▶ Required action
I need the lines below from the one with "Q1: NPN (B VB, C" down to the one with "U6: NOT (in" reproduced exactly, both ends included, and nothing else.

▶ Data records
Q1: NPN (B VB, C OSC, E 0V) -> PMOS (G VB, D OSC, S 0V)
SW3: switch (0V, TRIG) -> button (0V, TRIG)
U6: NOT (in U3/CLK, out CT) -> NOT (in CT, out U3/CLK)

...

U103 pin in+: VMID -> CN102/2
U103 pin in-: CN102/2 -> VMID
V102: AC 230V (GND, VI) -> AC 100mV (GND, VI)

...

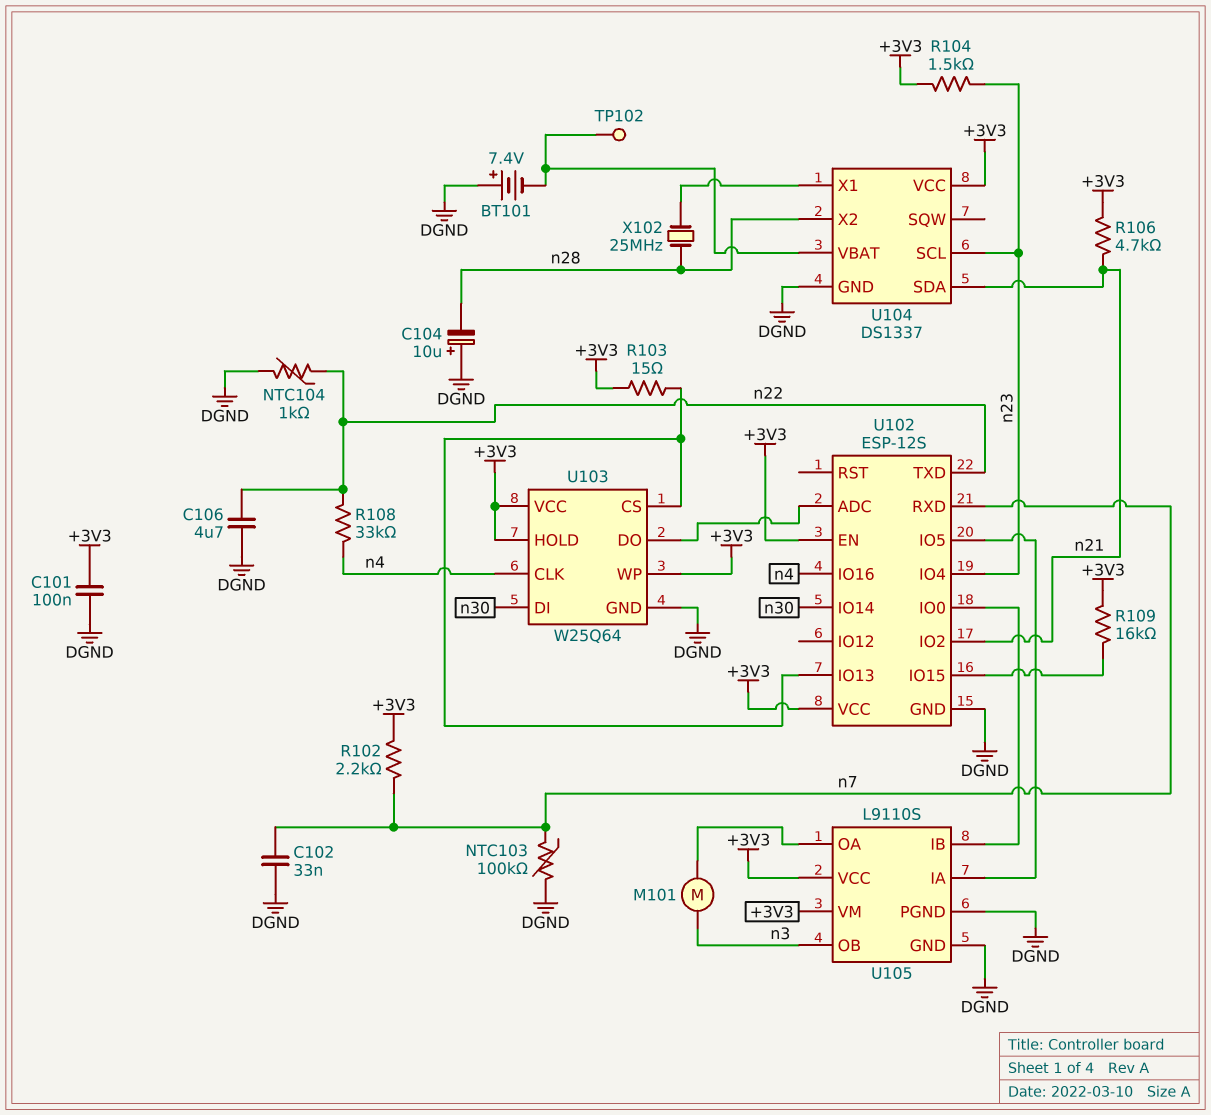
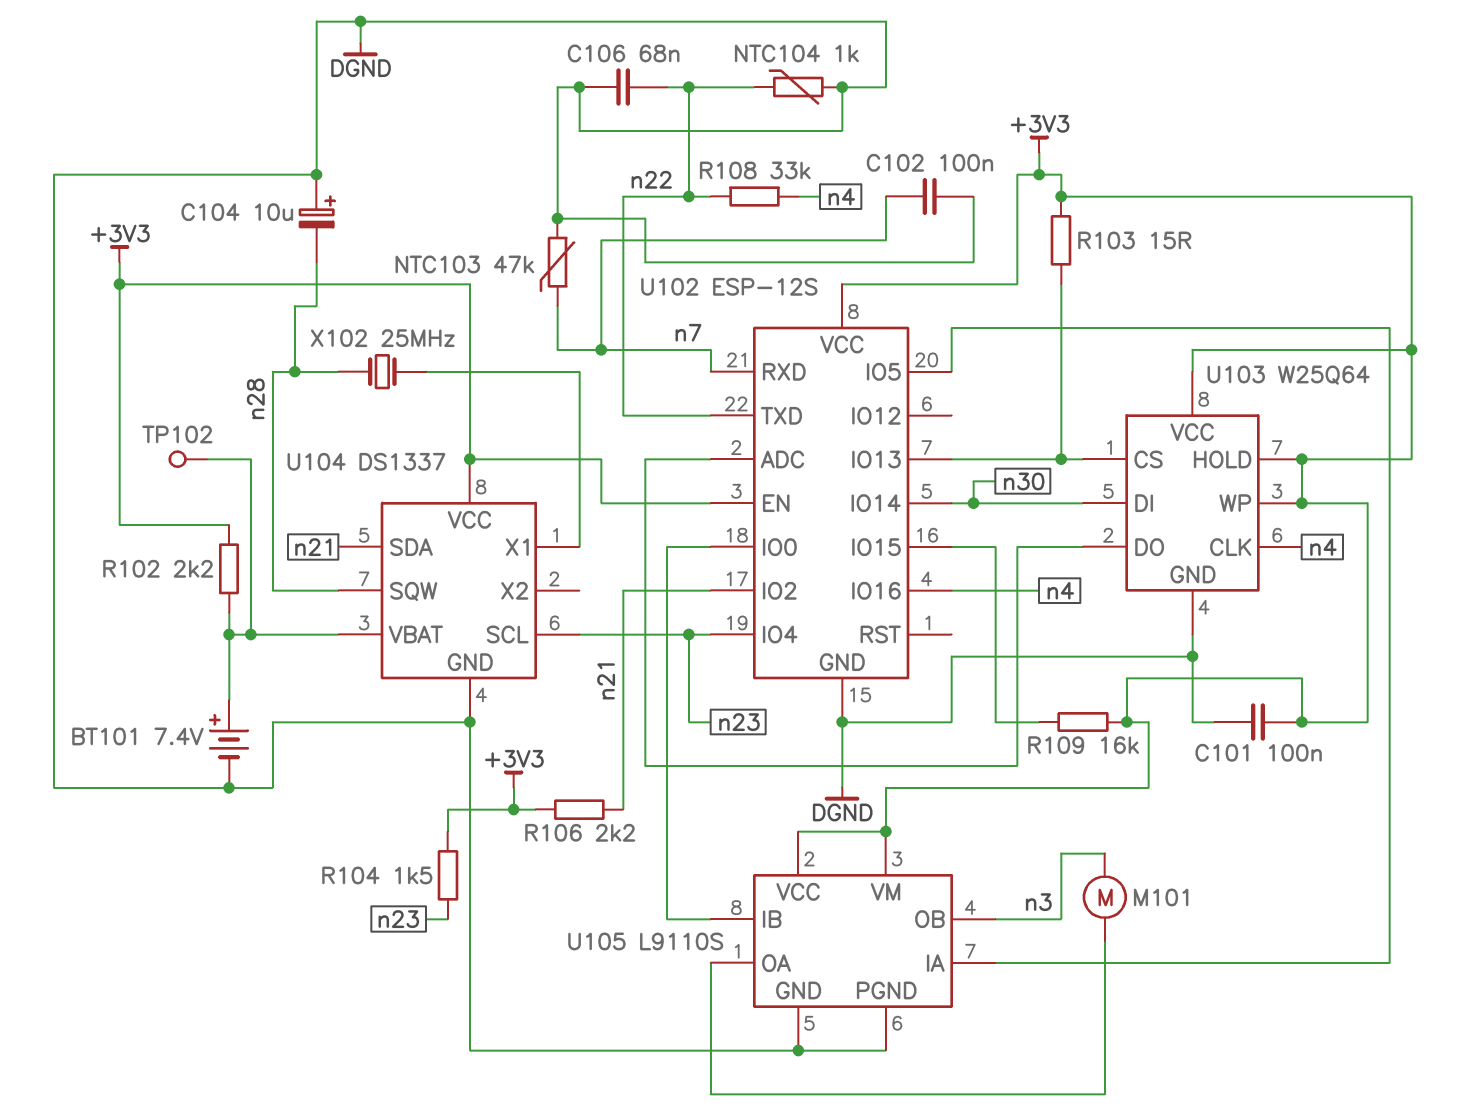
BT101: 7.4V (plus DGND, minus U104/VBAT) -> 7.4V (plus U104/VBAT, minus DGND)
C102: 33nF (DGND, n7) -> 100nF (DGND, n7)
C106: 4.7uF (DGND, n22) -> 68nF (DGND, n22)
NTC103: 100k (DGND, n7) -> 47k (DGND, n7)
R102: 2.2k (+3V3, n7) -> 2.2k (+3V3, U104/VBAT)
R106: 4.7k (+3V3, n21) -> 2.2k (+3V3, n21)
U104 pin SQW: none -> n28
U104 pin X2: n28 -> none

▶ Answer box
Q1: NPN (B VB, C OSC, E 0V) -> PMOS (G VB, D OSC, S 0V)
SW3: switch (0V, TRIG) -> button (0V, TRIG)
U6: NOT (in U3/CLK, out CT) -> NOT (in CT, out U3/CLK)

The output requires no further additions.